(DATA FOR ANALYSIS Opens)
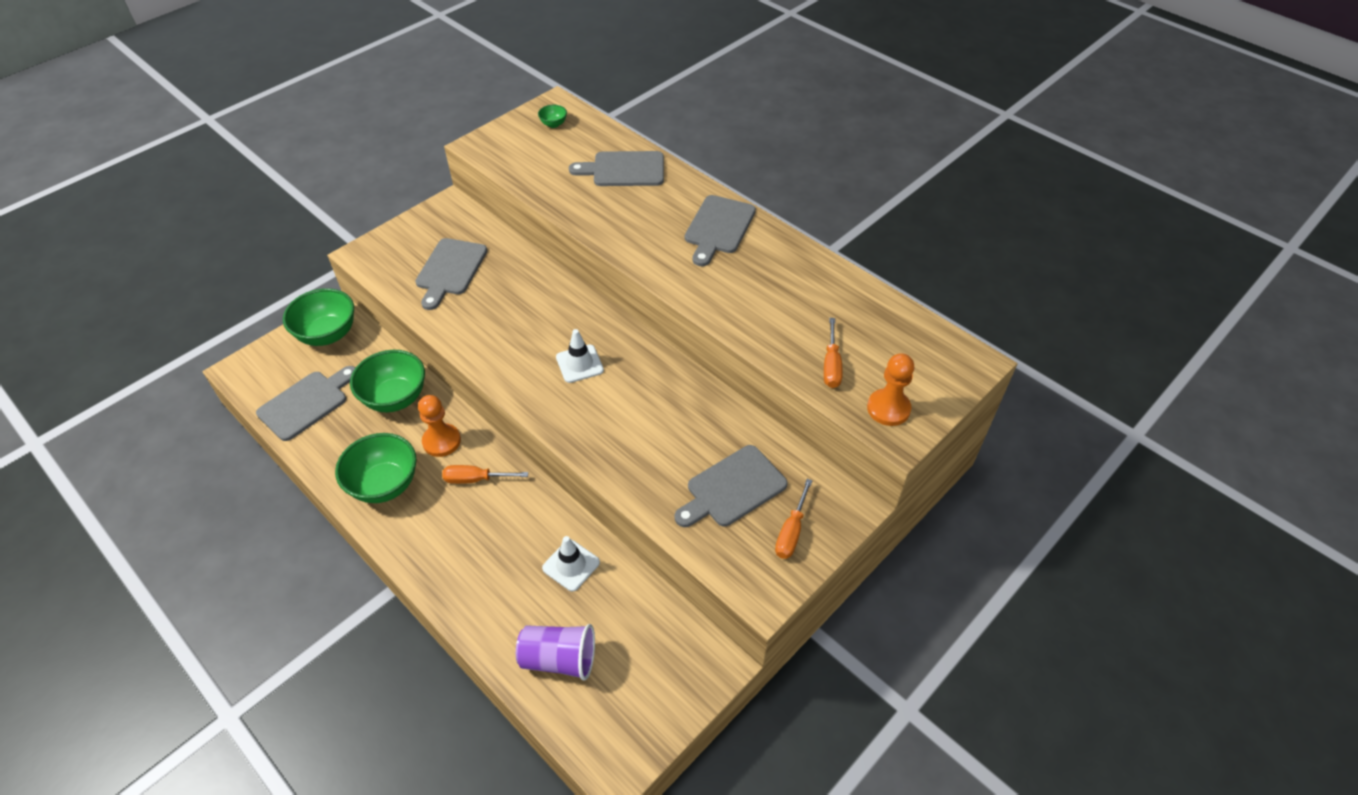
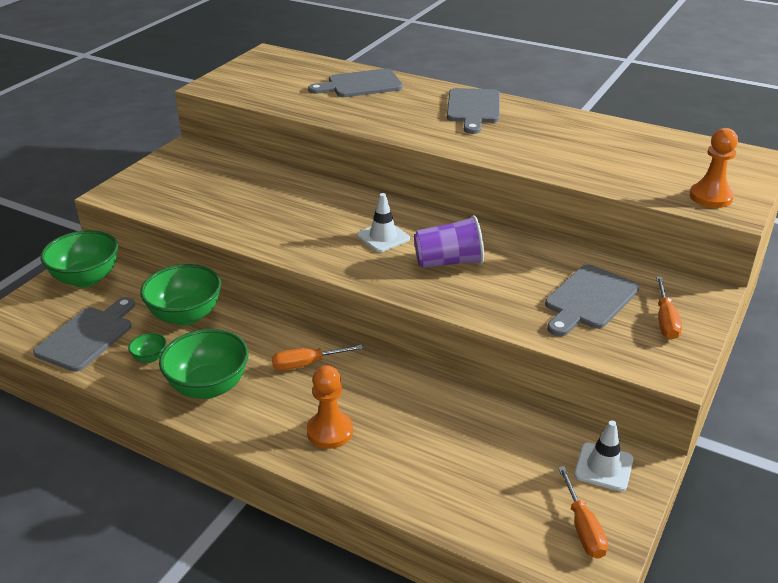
camera: 15 degrees left, 15 degrees down
grey cutting board [415,238,487,310] -> none
orange pawn [418,395,461,457] -> orange pawn moved to [307,365,353,449]
purple cup [516,624,595,681] -> purple cup moved to [414,215,484,268]
green bowl [538,105,567,128] -> green bowl moved to [128,333,167,363]
white traffic cone [542,536,600,591] -> white traffic cone moved to [574,421,634,491]
orange screwdriver [824,318,843,388] -> orange screwdriver moved to [558,466,608,559]

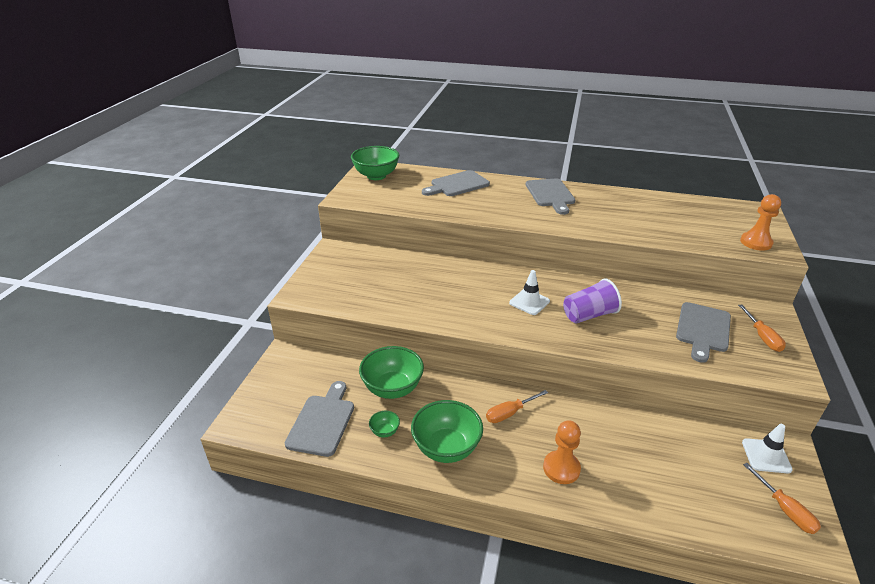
camera: 15 degrees left, 0 degrees up
green bowl [41,230,118,287] -> green bowl moved to [351,146,399,180]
(DATA FOR ANALYSIS Closes)
*TASK ITEM:* When the word "left" shows up in a line of the entries, report that line.

*FINISHED TASK:*
camera: 15 degrees left, 15 degrees down
camera: 15 degrees left, 0 degrees up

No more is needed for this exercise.